DATA LISTING
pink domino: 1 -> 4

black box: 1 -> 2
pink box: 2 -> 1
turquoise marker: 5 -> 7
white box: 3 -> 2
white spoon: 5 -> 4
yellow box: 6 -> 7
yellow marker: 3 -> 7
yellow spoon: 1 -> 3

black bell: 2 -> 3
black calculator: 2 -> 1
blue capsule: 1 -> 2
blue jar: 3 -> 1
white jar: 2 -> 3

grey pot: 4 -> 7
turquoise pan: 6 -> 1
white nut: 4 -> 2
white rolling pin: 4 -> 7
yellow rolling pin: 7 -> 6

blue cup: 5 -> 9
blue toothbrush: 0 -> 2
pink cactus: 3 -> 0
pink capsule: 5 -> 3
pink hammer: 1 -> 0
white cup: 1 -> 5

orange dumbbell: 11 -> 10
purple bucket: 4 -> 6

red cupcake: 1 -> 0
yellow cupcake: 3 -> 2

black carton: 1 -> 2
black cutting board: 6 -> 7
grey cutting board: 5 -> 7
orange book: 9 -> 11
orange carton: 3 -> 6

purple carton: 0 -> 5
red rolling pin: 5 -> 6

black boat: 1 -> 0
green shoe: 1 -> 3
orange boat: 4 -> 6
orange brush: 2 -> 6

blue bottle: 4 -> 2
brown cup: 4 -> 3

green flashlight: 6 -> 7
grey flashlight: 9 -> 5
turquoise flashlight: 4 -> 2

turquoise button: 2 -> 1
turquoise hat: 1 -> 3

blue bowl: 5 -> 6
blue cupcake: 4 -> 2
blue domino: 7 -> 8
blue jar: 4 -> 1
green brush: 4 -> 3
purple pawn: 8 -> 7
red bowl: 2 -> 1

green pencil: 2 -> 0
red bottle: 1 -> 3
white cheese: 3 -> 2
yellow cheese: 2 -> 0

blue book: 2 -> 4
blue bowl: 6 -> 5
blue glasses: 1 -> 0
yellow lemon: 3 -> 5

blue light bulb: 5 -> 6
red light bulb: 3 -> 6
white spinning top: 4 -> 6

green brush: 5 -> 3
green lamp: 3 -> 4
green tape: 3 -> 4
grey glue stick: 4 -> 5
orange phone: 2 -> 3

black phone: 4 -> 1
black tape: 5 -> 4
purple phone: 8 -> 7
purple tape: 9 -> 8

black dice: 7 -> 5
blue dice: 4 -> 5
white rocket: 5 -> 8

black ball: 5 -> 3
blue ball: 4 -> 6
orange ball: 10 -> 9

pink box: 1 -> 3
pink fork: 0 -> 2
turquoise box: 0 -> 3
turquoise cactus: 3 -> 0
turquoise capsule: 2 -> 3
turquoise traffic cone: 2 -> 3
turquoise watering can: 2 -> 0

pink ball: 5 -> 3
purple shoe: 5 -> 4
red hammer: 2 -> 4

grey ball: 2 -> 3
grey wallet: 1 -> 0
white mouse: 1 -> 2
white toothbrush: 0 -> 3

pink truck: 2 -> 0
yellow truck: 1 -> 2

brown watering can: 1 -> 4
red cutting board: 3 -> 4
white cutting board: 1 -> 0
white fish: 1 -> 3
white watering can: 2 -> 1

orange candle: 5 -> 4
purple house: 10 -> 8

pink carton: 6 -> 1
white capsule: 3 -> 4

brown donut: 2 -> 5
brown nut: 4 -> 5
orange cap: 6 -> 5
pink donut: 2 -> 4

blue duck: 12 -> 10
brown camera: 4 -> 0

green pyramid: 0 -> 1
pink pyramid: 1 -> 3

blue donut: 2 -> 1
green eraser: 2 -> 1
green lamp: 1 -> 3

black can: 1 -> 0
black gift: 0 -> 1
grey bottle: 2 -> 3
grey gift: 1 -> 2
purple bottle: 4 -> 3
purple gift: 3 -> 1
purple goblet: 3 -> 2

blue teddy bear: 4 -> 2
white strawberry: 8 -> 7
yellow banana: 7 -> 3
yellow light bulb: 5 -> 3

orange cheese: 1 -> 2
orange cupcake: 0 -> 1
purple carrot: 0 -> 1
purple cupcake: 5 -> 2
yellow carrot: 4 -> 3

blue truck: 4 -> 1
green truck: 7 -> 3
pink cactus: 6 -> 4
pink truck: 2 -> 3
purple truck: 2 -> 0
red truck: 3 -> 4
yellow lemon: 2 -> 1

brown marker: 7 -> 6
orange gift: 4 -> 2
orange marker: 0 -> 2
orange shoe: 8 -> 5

PROBLEM STATEMENT
Return, in full, every line of these entries that holds "carton".

YOUR RESPONSE
black carton: 1 -> 2
orange carton: 3 -> 6
purple carton: 0 -> 5
pink carton: 6 -> 1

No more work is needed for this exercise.